— start of TASK INPUT —

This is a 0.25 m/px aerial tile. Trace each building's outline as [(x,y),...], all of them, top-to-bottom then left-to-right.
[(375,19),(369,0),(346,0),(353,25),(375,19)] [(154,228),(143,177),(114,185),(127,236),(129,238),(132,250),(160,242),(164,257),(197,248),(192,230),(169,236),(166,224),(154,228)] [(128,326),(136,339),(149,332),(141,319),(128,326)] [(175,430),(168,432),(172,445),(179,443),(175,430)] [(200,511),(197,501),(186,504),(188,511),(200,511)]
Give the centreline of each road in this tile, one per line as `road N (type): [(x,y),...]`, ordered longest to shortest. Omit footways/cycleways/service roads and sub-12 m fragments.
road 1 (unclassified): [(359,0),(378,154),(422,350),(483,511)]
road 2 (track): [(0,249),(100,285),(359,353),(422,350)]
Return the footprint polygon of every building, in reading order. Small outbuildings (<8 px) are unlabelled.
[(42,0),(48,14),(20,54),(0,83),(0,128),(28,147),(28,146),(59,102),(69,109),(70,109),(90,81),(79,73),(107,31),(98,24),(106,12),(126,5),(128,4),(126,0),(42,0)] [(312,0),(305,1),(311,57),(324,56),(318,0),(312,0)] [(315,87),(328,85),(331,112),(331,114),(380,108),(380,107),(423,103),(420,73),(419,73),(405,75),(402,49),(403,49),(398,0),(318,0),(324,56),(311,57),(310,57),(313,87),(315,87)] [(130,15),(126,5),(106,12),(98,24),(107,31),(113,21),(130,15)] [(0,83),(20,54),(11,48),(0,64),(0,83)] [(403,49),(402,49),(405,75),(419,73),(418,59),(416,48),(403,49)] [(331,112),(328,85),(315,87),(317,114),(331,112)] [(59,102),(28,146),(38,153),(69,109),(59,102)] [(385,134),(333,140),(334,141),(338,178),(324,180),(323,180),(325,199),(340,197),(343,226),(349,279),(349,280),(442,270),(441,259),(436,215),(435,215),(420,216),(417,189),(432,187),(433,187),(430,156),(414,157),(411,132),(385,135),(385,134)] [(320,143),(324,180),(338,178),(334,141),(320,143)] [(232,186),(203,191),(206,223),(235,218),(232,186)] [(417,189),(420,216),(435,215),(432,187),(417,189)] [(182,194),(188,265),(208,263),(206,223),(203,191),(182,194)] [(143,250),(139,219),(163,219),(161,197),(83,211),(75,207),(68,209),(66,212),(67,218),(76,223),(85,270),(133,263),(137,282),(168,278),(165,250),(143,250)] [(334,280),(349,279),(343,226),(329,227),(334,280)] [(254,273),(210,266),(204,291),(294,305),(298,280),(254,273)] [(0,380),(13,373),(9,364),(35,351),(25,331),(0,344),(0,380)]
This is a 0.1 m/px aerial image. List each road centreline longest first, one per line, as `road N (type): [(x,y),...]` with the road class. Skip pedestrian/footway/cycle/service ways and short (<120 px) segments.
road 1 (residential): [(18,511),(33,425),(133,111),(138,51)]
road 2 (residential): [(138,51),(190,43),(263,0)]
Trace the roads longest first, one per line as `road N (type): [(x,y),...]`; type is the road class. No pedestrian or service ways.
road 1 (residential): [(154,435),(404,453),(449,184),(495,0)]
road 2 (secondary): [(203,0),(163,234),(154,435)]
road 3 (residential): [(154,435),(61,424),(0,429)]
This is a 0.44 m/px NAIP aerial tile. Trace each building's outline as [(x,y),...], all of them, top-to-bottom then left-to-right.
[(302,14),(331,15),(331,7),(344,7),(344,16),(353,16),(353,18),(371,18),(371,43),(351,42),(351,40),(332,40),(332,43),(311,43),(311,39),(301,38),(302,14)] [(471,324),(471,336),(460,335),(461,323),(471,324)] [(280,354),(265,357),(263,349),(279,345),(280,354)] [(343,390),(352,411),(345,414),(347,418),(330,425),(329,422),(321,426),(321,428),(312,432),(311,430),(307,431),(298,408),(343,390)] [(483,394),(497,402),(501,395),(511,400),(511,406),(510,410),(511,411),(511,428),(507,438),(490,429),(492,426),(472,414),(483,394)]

— end of TASK INPUT —

▸ SHORT EXERCISE
Copy the data above without alteration, from the line containing "Trace the roads" through the line containing "road 3 (residential): [(154,435),(61,424),(0,429)]", including both of those lines.

▸ SOLUTION TO THE PROBLEM
Trace the roads longest first, one per line as `road N (type): [(x,y),...]`; type is the road class. No pedestrian or service ways.
road 1 (residential): [(154,435),(404,453),(449,184),(495,0)]
road 2 (secondary): [(203,0),(163,234),(154,435)]
road 3 (residential): [(154,435),(61,424),(0,429)]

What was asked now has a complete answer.